Start of Stored records
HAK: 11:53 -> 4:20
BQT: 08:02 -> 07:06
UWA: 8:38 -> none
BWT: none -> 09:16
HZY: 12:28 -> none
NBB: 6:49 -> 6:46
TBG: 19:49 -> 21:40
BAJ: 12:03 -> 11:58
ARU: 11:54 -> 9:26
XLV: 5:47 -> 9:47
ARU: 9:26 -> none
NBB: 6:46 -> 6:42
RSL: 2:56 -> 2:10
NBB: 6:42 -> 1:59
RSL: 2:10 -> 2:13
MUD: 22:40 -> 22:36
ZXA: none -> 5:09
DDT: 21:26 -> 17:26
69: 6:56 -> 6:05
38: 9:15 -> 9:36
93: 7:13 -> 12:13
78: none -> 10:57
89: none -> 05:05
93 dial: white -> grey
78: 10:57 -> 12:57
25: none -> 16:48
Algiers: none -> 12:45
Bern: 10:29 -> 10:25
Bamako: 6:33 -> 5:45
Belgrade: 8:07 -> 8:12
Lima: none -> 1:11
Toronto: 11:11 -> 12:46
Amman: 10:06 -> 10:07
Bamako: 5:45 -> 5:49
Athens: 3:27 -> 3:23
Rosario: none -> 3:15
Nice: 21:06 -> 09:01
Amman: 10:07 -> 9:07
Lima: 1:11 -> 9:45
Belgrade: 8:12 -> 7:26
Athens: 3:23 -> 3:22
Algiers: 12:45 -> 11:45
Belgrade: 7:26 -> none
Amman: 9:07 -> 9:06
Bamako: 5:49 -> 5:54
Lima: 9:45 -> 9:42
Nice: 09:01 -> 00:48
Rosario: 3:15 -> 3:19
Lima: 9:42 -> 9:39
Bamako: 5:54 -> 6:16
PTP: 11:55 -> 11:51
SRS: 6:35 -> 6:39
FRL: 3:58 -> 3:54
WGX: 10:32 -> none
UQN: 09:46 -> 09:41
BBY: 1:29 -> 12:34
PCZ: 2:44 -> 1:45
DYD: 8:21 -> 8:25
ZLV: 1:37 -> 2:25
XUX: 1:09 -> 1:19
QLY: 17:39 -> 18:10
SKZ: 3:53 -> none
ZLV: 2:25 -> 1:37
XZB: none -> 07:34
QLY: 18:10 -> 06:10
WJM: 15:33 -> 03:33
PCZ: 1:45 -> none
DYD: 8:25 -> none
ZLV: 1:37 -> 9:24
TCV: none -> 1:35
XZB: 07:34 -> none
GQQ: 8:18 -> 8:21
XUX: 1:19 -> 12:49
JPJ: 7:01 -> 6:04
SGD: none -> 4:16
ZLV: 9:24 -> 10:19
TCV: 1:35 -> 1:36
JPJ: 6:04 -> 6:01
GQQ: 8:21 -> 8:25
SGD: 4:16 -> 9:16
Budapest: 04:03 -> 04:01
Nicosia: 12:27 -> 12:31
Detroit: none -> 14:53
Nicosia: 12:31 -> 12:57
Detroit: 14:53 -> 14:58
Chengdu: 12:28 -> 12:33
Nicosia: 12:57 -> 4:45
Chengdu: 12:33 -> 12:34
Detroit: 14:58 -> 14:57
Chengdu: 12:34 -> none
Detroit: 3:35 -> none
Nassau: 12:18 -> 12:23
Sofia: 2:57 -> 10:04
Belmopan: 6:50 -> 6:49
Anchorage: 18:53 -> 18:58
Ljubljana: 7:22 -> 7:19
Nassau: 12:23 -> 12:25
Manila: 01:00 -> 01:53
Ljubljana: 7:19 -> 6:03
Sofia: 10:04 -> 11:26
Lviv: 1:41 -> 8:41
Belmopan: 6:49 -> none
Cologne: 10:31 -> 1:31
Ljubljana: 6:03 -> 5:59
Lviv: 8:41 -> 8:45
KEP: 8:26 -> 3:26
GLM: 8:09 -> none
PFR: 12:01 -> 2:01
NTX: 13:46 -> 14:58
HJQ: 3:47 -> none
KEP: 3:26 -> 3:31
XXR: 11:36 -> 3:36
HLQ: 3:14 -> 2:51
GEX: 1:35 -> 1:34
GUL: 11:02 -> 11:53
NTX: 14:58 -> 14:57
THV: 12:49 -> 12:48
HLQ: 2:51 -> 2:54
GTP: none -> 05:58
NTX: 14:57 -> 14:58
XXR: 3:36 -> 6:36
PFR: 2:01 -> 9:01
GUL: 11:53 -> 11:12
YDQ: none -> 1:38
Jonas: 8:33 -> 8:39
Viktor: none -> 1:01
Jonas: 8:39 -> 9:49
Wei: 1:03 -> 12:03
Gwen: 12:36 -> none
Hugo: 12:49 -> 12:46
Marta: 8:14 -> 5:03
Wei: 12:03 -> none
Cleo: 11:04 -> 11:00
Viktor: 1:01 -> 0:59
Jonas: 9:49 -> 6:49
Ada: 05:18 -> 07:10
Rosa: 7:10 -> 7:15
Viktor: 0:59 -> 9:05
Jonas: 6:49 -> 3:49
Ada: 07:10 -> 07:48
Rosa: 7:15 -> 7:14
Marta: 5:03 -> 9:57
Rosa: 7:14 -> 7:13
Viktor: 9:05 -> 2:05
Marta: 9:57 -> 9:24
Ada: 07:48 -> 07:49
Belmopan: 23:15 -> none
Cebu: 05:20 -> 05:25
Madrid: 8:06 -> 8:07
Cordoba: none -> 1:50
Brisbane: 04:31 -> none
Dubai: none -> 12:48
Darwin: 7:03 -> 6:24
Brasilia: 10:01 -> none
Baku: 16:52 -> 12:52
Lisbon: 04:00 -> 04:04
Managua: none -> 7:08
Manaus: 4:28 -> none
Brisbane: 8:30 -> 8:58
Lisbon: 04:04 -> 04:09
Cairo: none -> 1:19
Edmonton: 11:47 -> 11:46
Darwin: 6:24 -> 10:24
End of Stored records
▶ Task statement
Copy out the lines above, from the first one through the line containing "Belgrade: 7:26 -> none", inclusive, keeping each exactly as it appears.

▶ Correct output
HAK: 11:53 -> 4:20
BQT: 08:02 -> 07:06
UWA: 8:38 -> none
BWT: none -> 09:16
HZY: 12:28 -> none
NBB: 6:49 -> 6:46
TBG: 19:49 -> 21:40
BAJ: 12:03 -> 11:58
ARU: 11:54 -> 9:26
XLV: 5:47 -> 9:47
ARU: 9:26 -> none
NBB: 6:46 -> 6:42
RSL: 2:56 -> 2:10
NBB: 6:42 -> 1:59
RSL: 2:10 -> 2:13
MUD: 22:40 -> 22:36
ZXA: none -> 5:09
DDT: 21:26 -> 17:26
69: 6:56 -> 6:05
38: 9:15 -> 9:36
93: 7:13 -> 12:13
78: none -> 10:57
89: none -> 05:05
93 dial: white -> grey
78: 10:57 -> 12:57
25: none -> 16:48
Algiers: none -> 12:45
Bern: 10:29 -> 10:25
Bamako: 6:33 -> 5:45
Belgrade: 8:07 -> 8:12
Lima: none -> 1:11
Toronto: 11:11 -> 12:46
Amman: 10:06 -> 10:07
Bamako: 5:45 -> 5:49
Athens: 3:27 -> 3:23
Rosario: none -> 3:15
Nice: 21:06 -> 09:01
Amman: 10:07 -> 9:07
Lima: 1:11 -> 9:45
Belgrade: 8:12 -> 7:26
Athens: 3:23 -> 3:22
Algiers: 12:45 -> 11:45
Belgrade: 7:26 -> none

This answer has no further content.